Below are some records. Output the lines from the first one through the line that holds "[(309,303),(316,305),(319,294),(312,292),(309,303)]", exactly as written, with no pictures.
** Opening Data provided block **
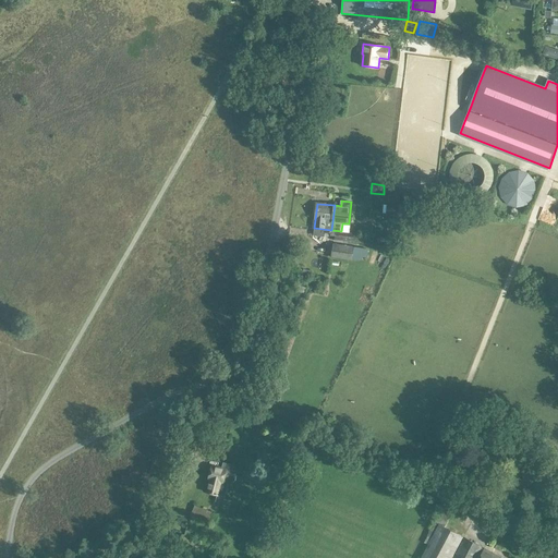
[(404,218),(405,207),(388,205),(387,216),(404,218)]
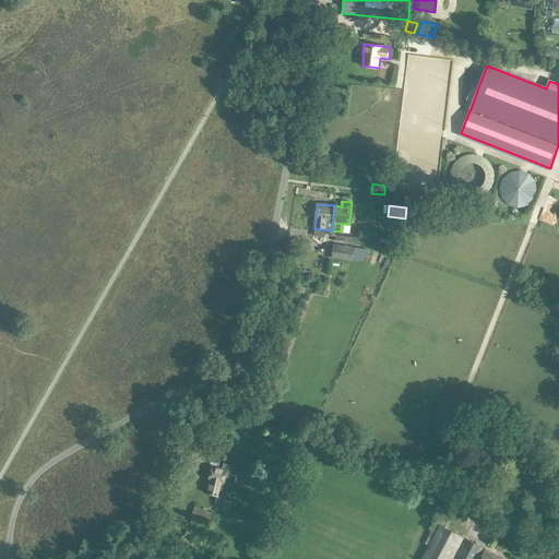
[(334,246),(332,258),(352,261),(354,249),(334,246)]
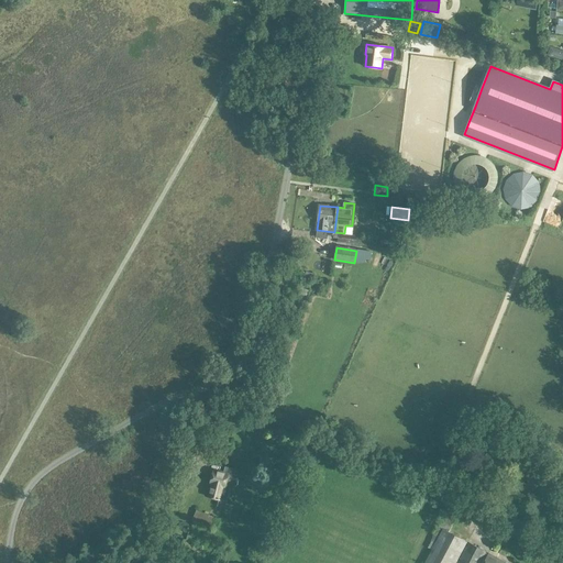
[(372,263),(372,252),(357,252),(357,263),(372,263)]
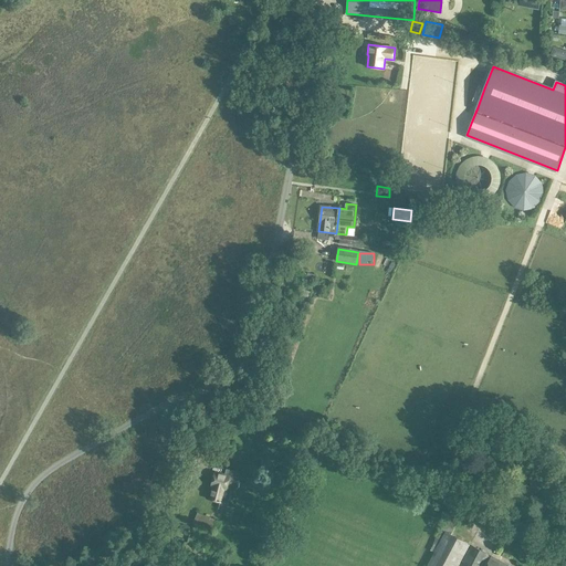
[(381,268),(386,255),(379,253),(375,265),(381,268)]
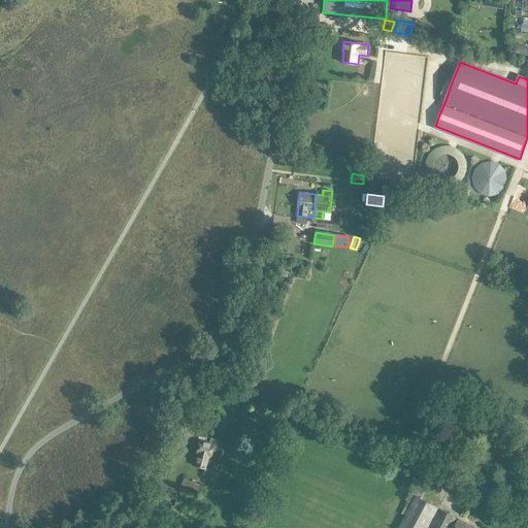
[(309,303),(316,305),(319,294),(312,292),(309,303)]
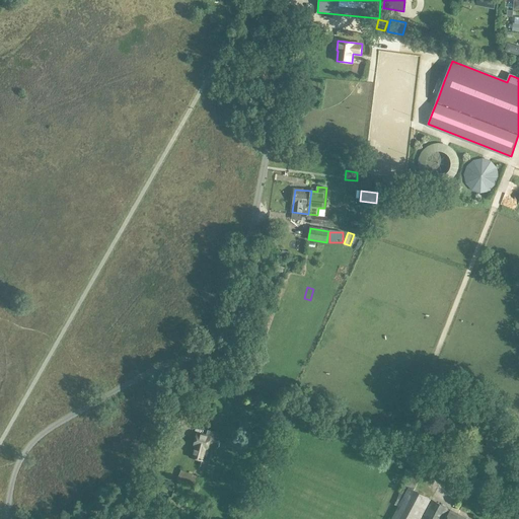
[(208,449),(211,436),(202,434),(201,438),(196,437),(195,445),(197,445),(194,458),(203,460),(210,461),(212,450),(208,449)]
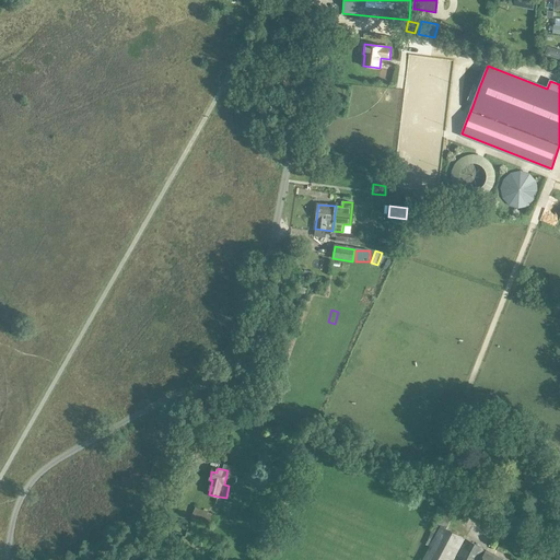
[(197,509),(193,518),(211,526),(216,515),(197,509)]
** Closing Data provided block **
◆ **Answer to this exercise**
[(404,218),(405,207),(388,205),(387,216),(404,218)]
[(334,246),(332,258),(352,261),(354,249),(334,246)]
[(372,263),(372,252),(357,252),(357,263),(372,263)]
[(381,268),(386,255),(379,253),(375,265),(381,268)]
[(309,303),(316,305),(319,294),(312,292),(309,303)]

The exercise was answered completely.